Records drawn from a dataset:

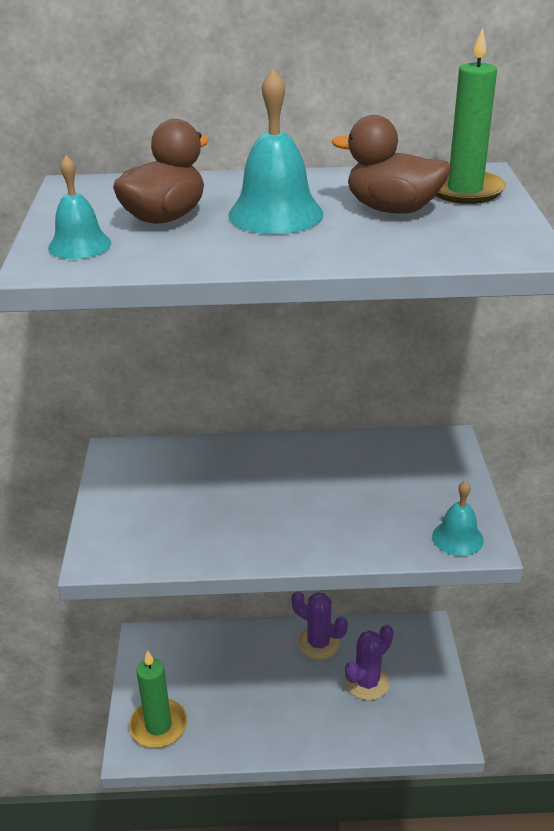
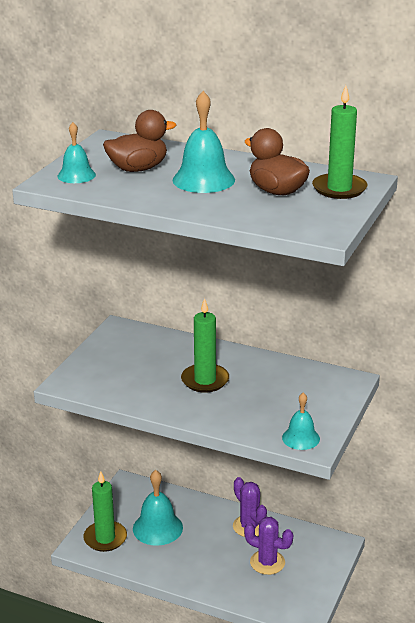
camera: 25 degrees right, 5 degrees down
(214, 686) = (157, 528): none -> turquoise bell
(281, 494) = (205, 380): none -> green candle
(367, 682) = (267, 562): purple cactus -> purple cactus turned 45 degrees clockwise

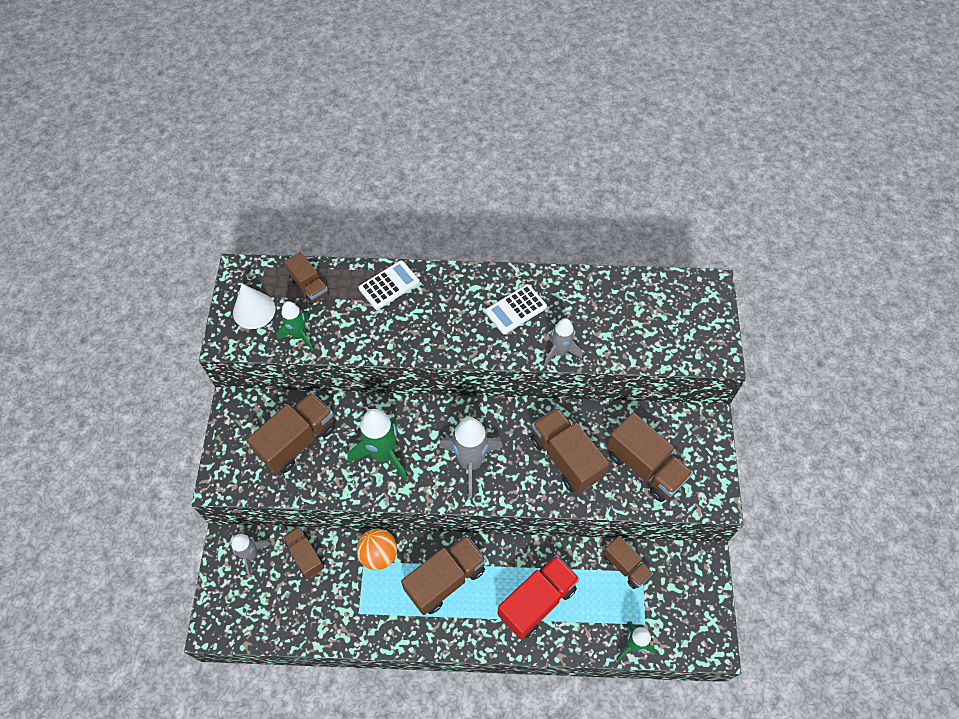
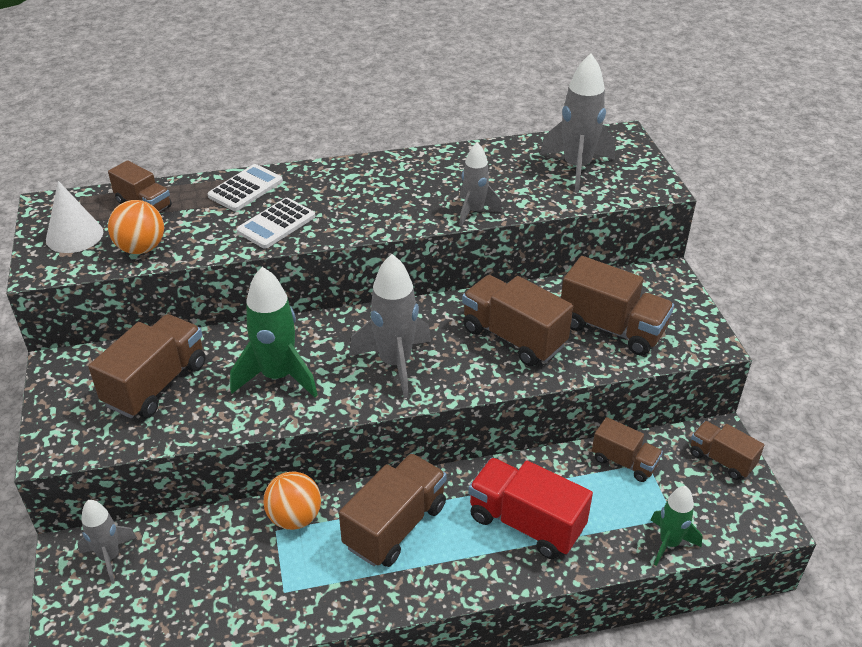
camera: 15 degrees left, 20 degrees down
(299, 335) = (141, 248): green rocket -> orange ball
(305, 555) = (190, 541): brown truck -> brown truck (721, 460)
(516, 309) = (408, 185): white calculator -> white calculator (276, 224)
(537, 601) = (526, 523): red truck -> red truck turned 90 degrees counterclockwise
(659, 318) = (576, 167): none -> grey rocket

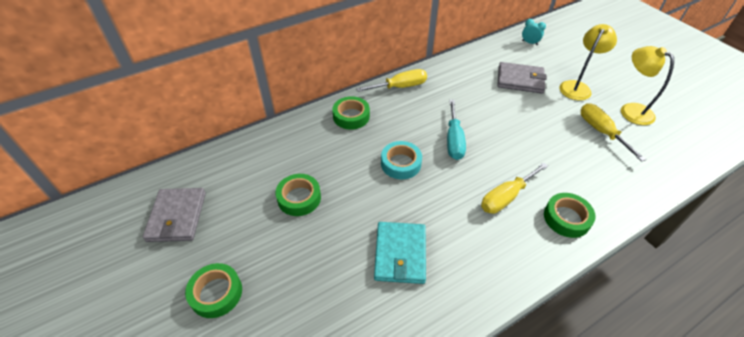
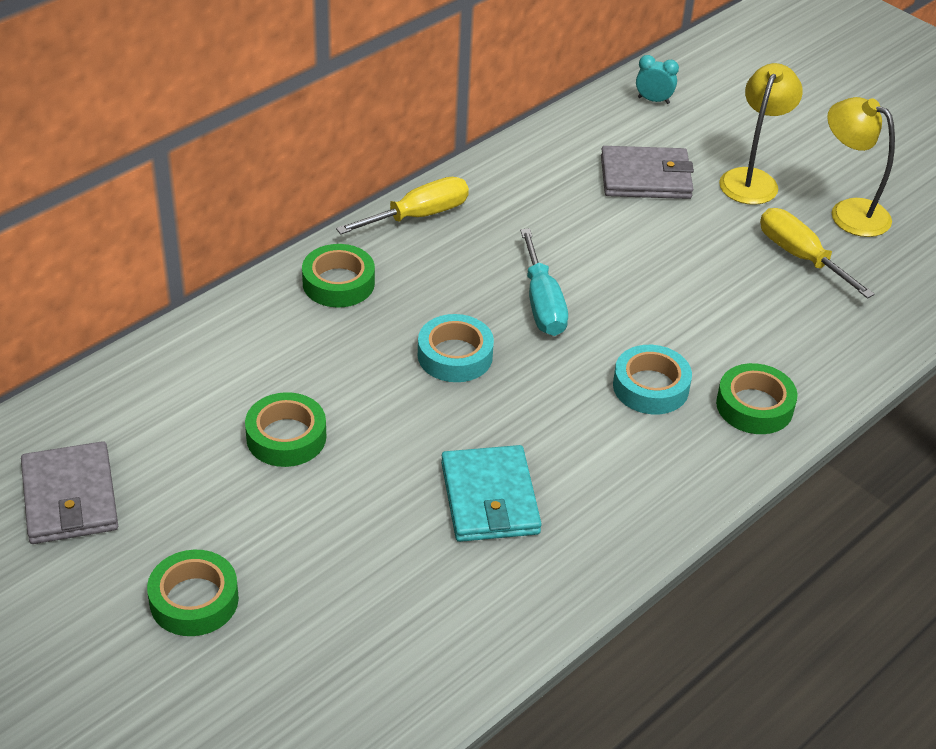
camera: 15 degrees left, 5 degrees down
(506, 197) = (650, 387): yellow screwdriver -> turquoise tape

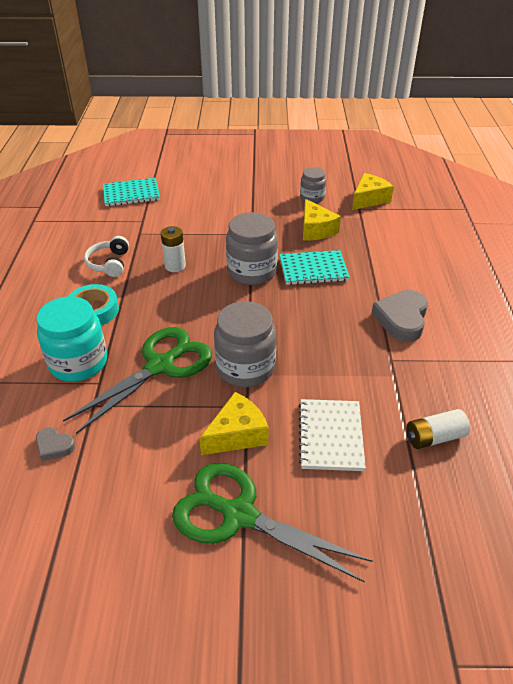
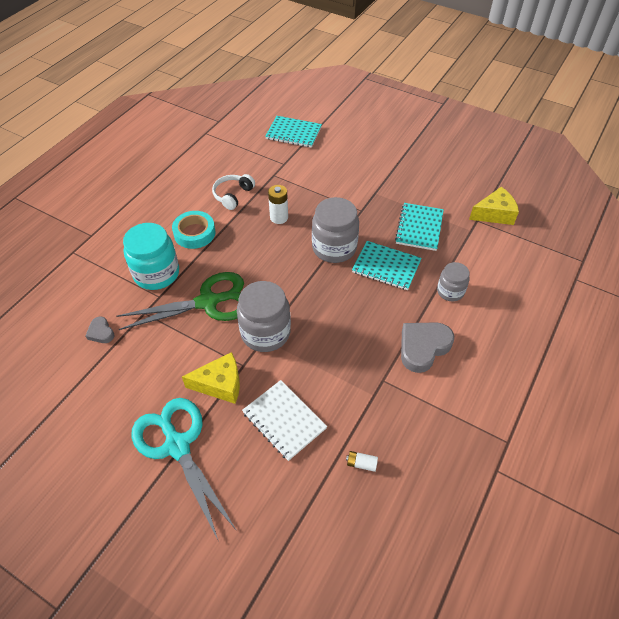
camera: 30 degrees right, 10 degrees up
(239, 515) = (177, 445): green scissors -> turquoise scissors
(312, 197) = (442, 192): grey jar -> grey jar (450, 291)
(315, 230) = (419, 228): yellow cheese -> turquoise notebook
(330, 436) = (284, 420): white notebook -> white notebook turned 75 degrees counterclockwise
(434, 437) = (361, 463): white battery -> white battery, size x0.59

Task:
Each line from the one holding "(239, 515) = (177, 445): green" to the end of the data above goes into the answer exactly as written, and no other line does.

Answer to this task:
(239, 515) = (177, 445): green scissors -> turquoise scissors
(312, 197) = (442, 192): grey jar -> grey jar (450, 291)
(315, 230) = (419, 228): yellow cheese -> turquoise notebook
(330, 436) = (284, 420): white notebook -> white notebook turned 75 degrees counterclockwise
(434, 437) = (361, 463): white battery -> white battery, size x0.59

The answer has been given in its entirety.